EXERCISE: Copy, from the listing, every line in which the string "right" is present.

AVAILABLE RECORDS:

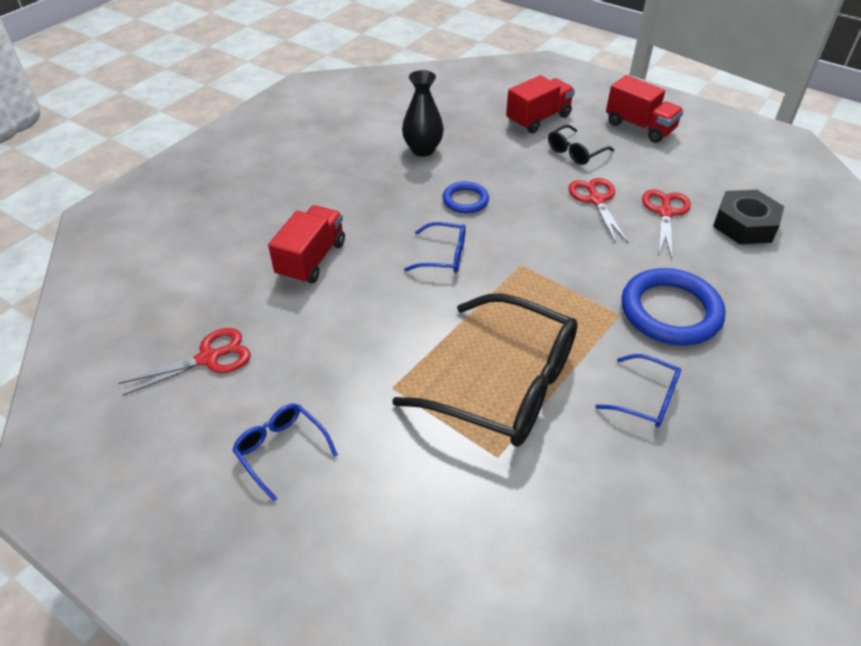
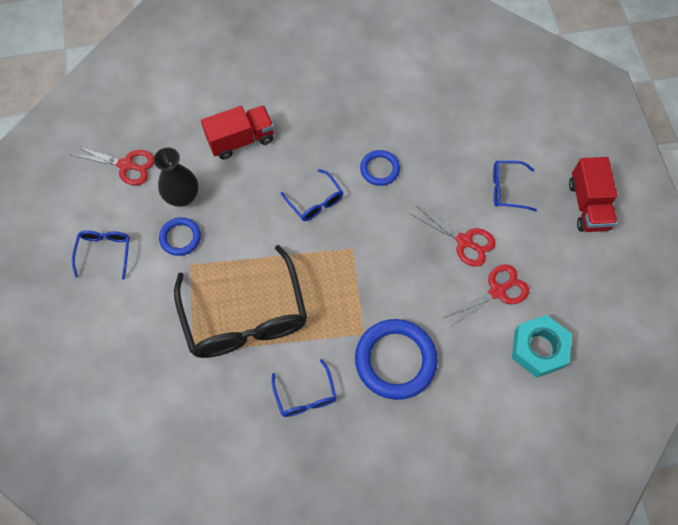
camera: 45 degrees right, 20 degrees up
(352, 373) = (180, 238): none -> blue ring
(423, 150) = (404, 102): black vase -> black vase (182, 197)
(538, 119) = (521, 137): red truck -> none
(575, 152) = (506, 189): black glasses -> blue glasses
(596, 200) = (464, 241): red scissors -> red scissors turned 90 degrees clockwise
(744, 224) = (539, 349): black nut -> turquoise nut

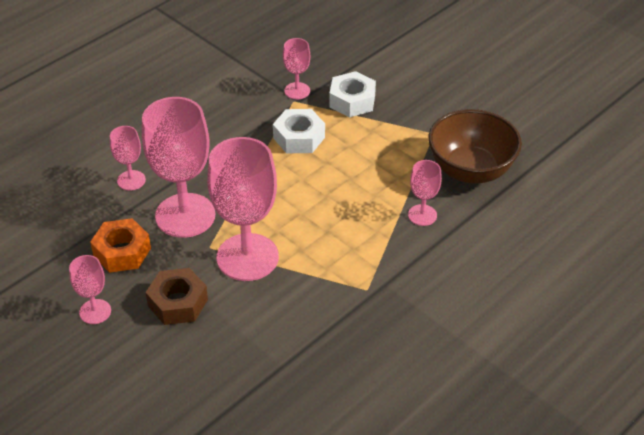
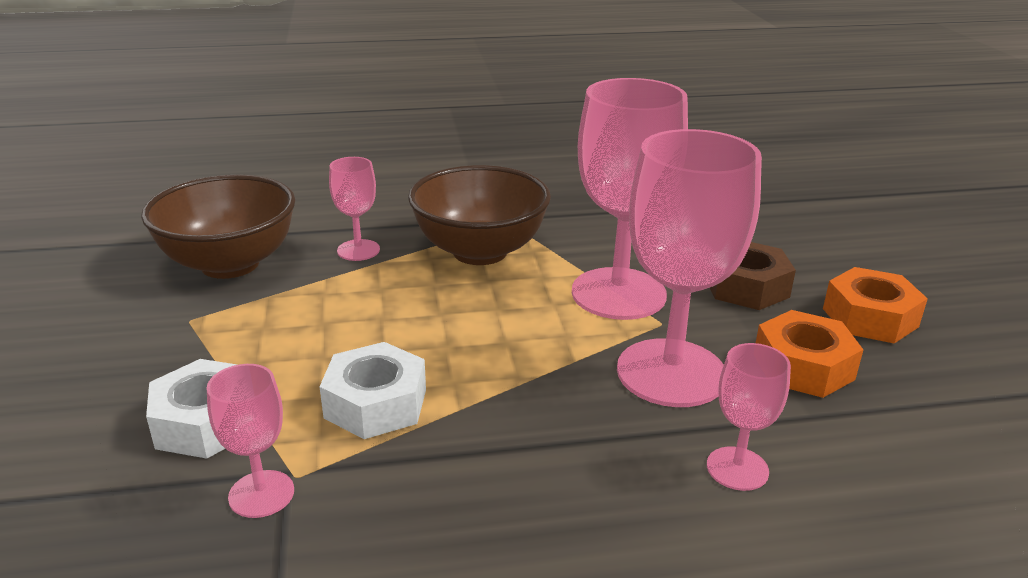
camera: 145 degrees left, 15 degrees down
(95, 311) = (870, 317): pink goblet -> orange nut
(355, 251) = (480, 251): none -> brown bowl

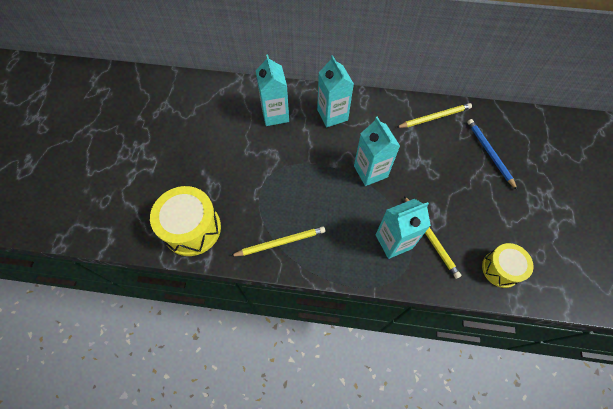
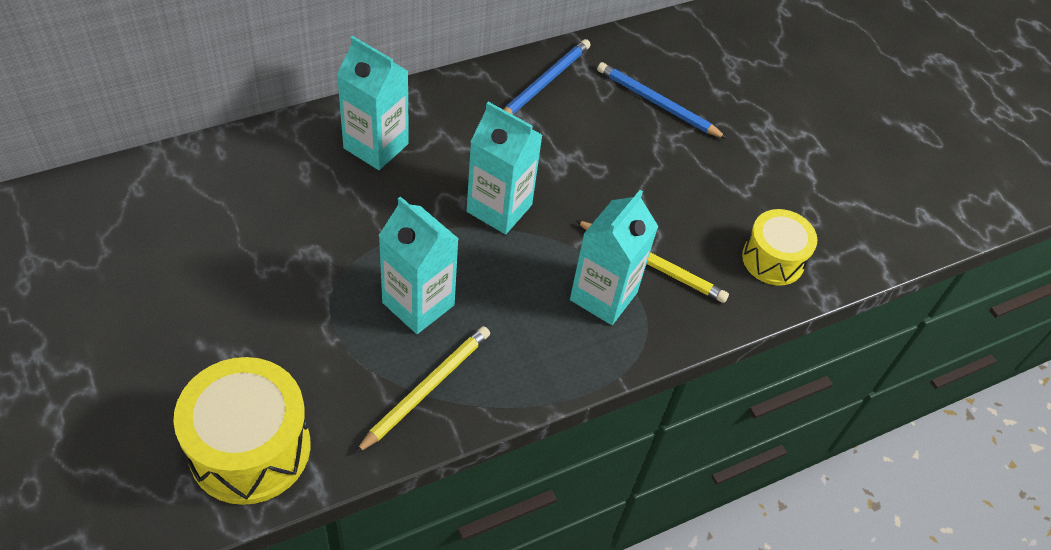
camera: 40 degrees left, 10 degrees down
(275, 115) = (272, 187): turquoise carton -> turquoise carton (418, 304)
(434, 117) = (544, 82): yellow pencil -> blue pencil

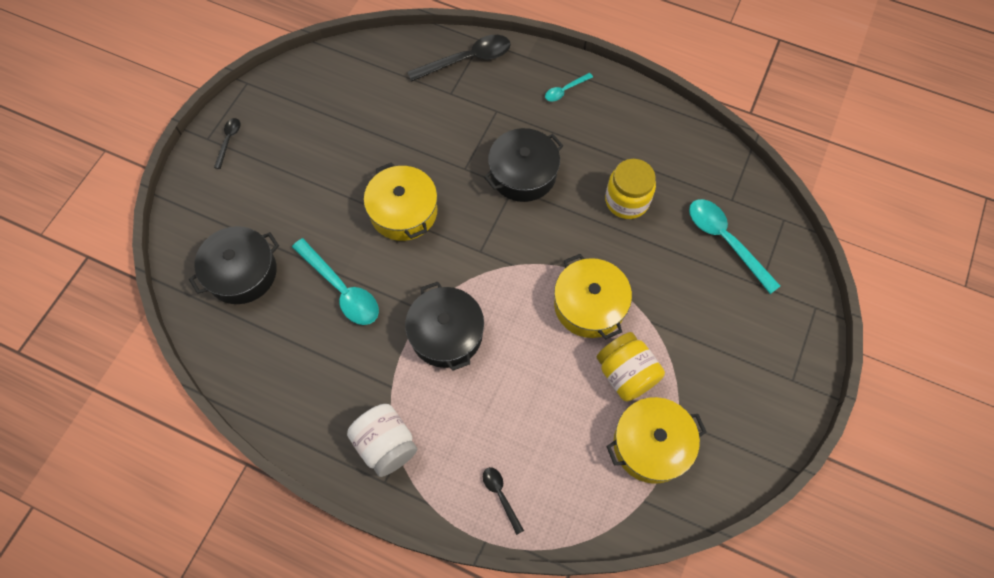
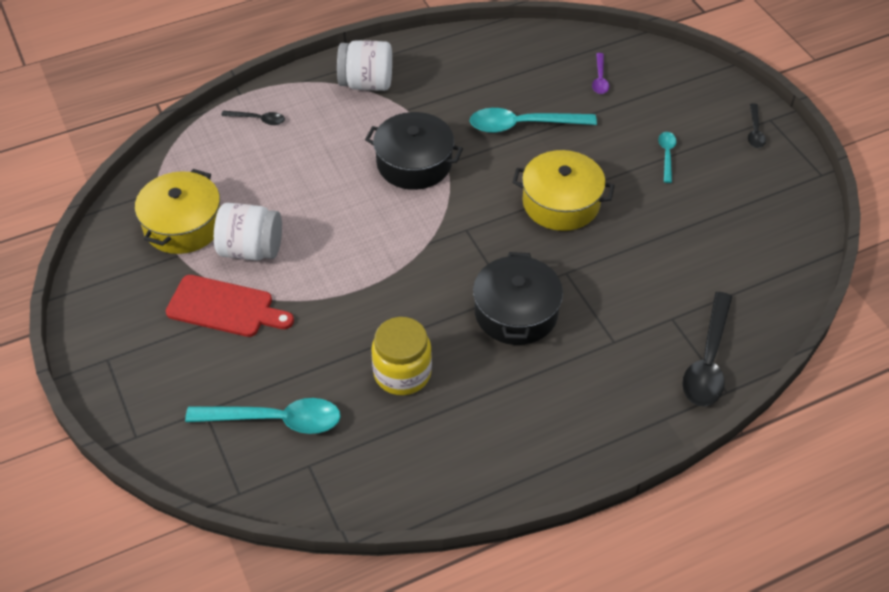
camera: 130 degrees right, 15 degrees down
(229, 141) = (755, 131): black spoon -> black spoon turned 45 degrees clockwise
(242, 273) = (600, 79): black pot -> purple spoon
(565, 90) = (586, 420): turquoise spoon -> turquoise spoon (666, 155)
(589, 305) = (334, 268): yellow pot -> none
(626, 374) = (251, 249): yellow jar -> white jar
(685, 345) = (225, 307): none -> red cutting board

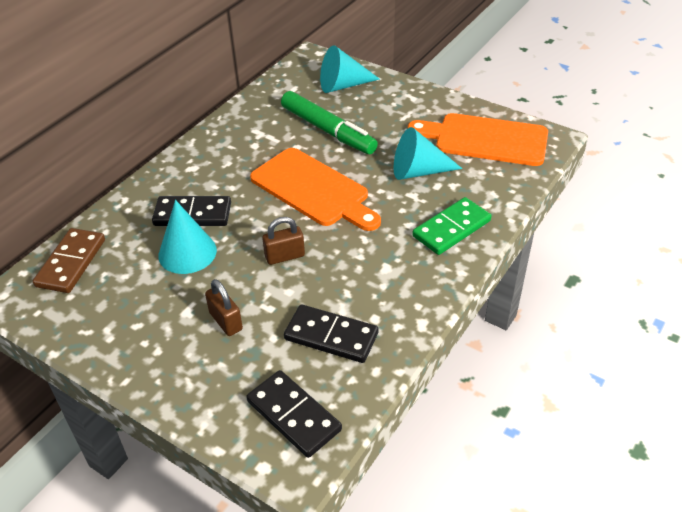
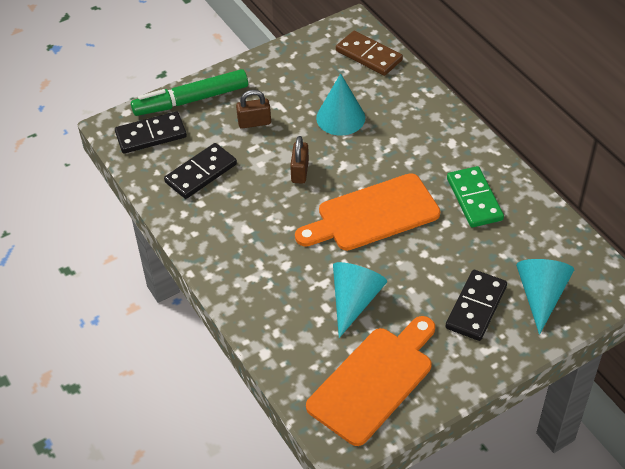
camera: 115 degrees right, 5 degrees up
(192, 214) = (386, 130): black domino -> black domino (476, 307)
(328, 130) = (460, 254): green marker -> green marker (191, 100)
(451, 228) = (262, 291): green domino -> green domino (474, 199)

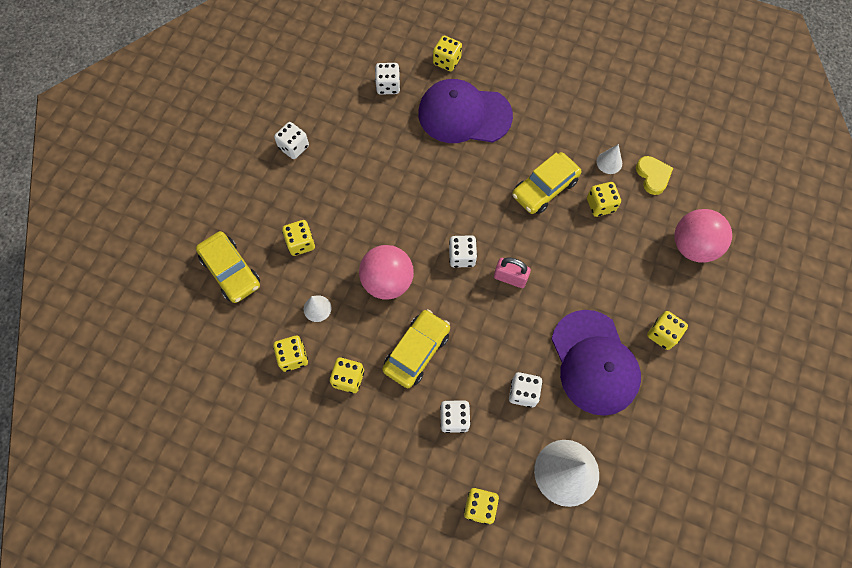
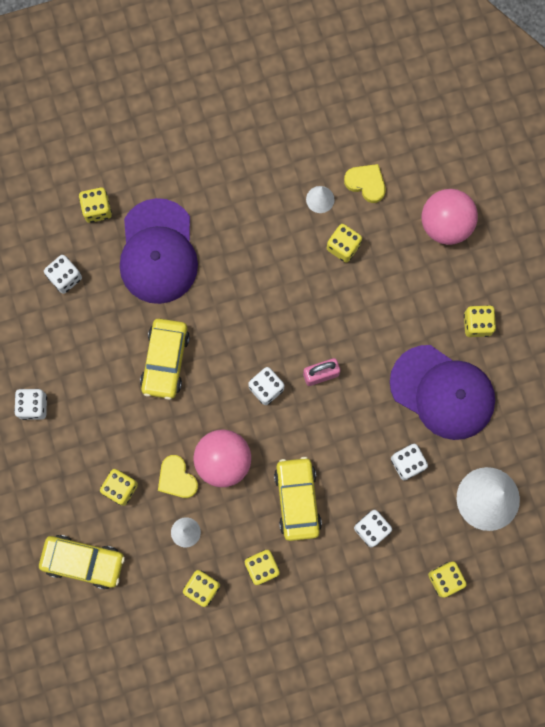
camera: 40 degrees left, 10 degrees up
(344, 267) = (177, 478): none -> yellow heart
(464, 114) = (158, 252): purple cap -> purple cap turned 60 degrees counterclockwise
(544, 188) = (285, 268): yellow car -> yellow car (165, 361)

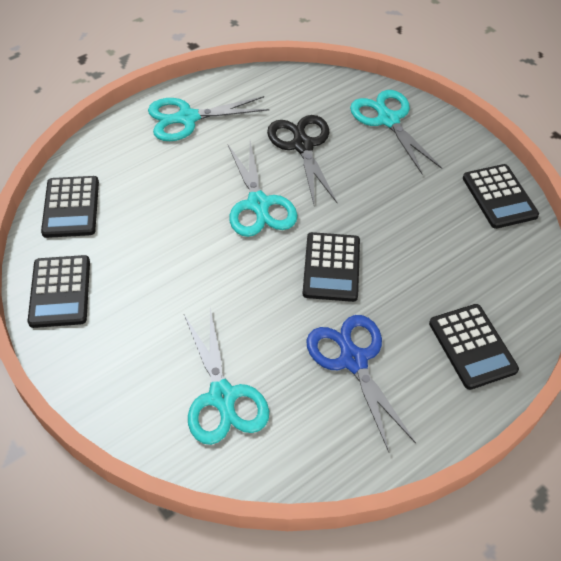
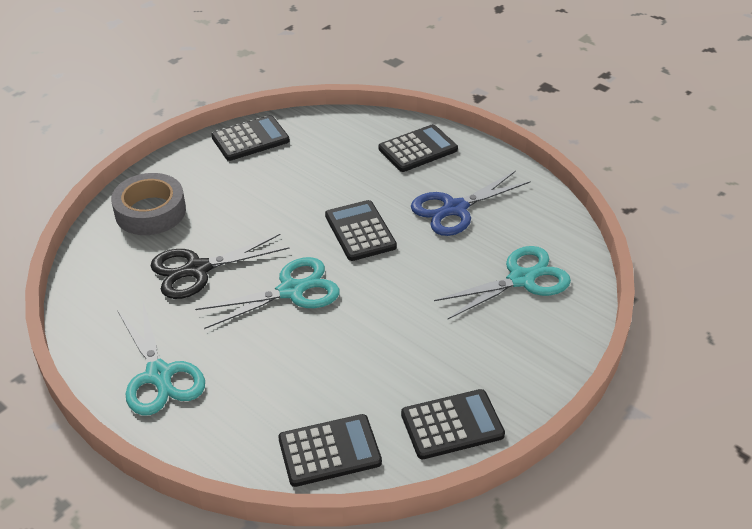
camera: 100 degrees left, 10 degrees down
(331, 267) = (360, 231): black calculator -> black calculator turned 105 degrees counterclockwise
(388, 120) = (150, 212): turquoise scissors -> grey tape

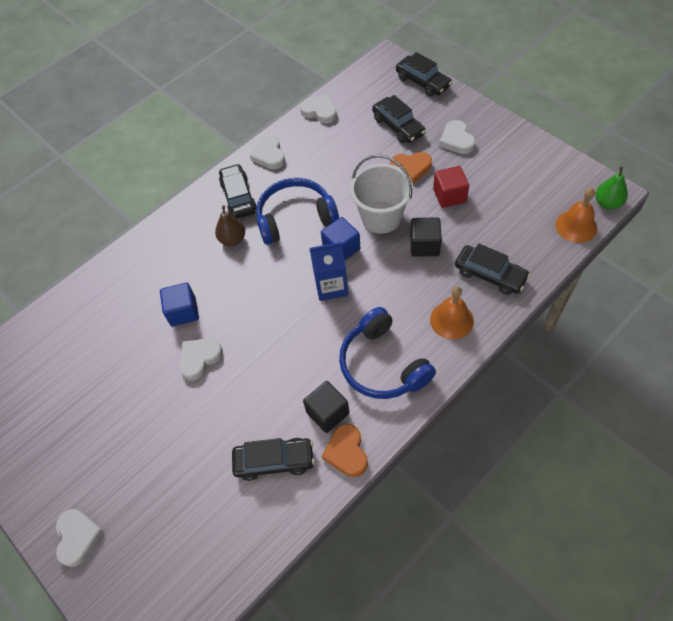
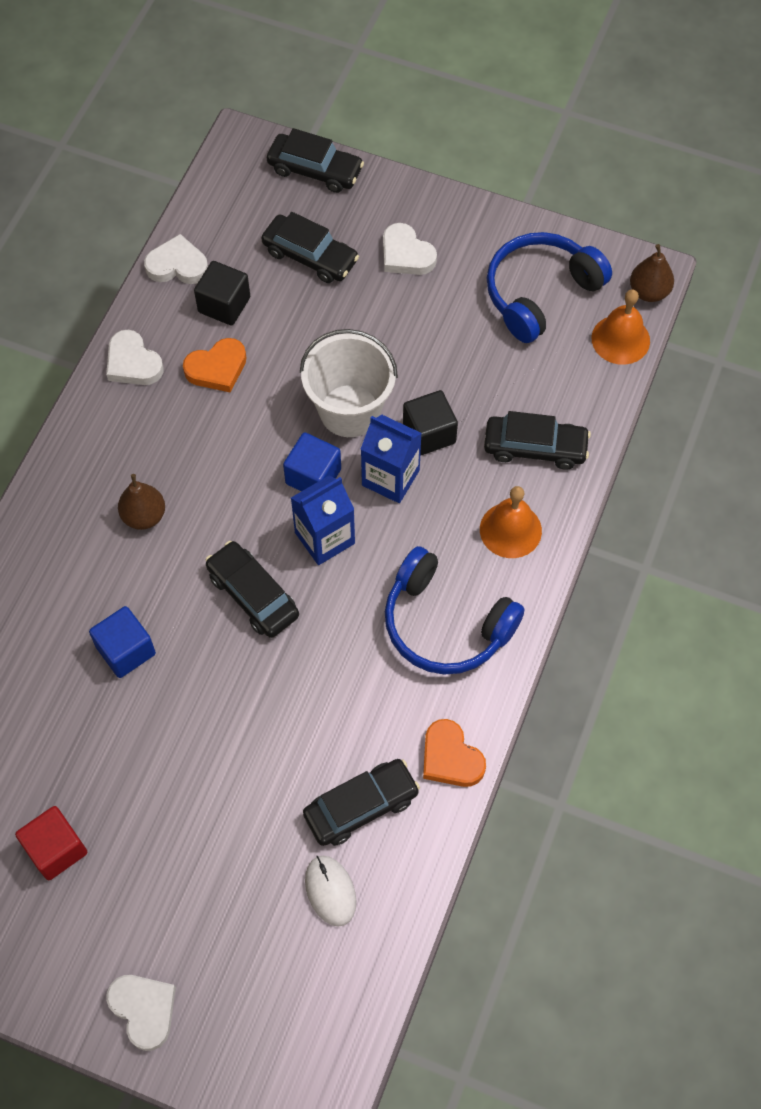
camera: 30 degrees left, 5 degrees up
(199, 358) = (186, 709): white heart -> none
(228, 509) = (330, 891): none -> white mouse
(238, 197) = (119, 446): black car -> black car (253, 595)
(295, 218) = (223, 451): blue headphones -> blue headphones (540, 293)
(327, 413) = (402, 716): black cube -> black cube (224, 305)
(388, 264) = (390, 478): none -> blue carton
(411, 168) = (359, 320): orange heart -> orange heart (217, 368)
(449, 196) = (432, 346): red cube -> red cube (56, 849)
(607, 203) = (649, 292): green pear -> brown pear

SOLUTION BELOW:
camera: 45 degrees right, 20 degrees up
camera: 130 degrees right, 15 degrees down
camera: 115 degrees right, 5 degrees up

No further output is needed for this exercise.